**PROMPT:** Your answer should consist solely of the lines from the one containing "This is a 0.075" through the end of the entries below, duplicated exactly.

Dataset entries
····················

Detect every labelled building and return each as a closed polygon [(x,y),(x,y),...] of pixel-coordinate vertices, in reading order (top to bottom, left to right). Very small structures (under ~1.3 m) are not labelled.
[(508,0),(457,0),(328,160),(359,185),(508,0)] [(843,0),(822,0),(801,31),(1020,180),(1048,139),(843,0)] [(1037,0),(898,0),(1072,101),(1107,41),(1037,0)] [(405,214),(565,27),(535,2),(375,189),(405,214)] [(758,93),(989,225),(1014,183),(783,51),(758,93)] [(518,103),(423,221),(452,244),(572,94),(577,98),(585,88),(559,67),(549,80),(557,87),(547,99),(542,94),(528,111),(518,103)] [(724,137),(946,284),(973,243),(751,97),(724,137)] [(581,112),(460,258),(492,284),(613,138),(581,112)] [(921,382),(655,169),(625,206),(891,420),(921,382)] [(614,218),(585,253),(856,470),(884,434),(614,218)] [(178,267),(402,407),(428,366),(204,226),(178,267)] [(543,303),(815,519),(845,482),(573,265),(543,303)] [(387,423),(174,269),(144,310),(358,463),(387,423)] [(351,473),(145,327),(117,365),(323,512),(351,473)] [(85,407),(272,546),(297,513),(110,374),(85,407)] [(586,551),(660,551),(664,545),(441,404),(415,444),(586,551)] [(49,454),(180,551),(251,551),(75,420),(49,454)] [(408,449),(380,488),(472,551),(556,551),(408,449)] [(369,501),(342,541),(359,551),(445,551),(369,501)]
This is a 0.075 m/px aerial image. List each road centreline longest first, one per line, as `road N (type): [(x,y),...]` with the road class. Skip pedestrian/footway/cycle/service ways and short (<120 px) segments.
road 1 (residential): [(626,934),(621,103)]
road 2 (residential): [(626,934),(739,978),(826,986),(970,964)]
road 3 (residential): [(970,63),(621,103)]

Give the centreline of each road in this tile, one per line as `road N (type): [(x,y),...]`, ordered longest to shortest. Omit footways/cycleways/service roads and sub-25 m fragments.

····················

**SOLUTION FOR THIS EXERCISE:**
This is a 0.075 m/px aerial image. List each road centreline longest first, one per line, as `road N (type): [(x,y),...]` with the road class. Skip pedestrian/footway/cycle/service ways and short (<120 px) segments.
road 1 (residential): [(626,934),(621,103)]
road 2 (residential): [(626,934),(739,978),(826,986),(970,964)]
road 3 (residential): [(970,63),(621,103)]

Give the centreline of each road in this tile, one per line as `road N (type): [(x,y),...]`, ordered longest to shortest. Omit footways/cycleways/service roads and sub-25 m fragments.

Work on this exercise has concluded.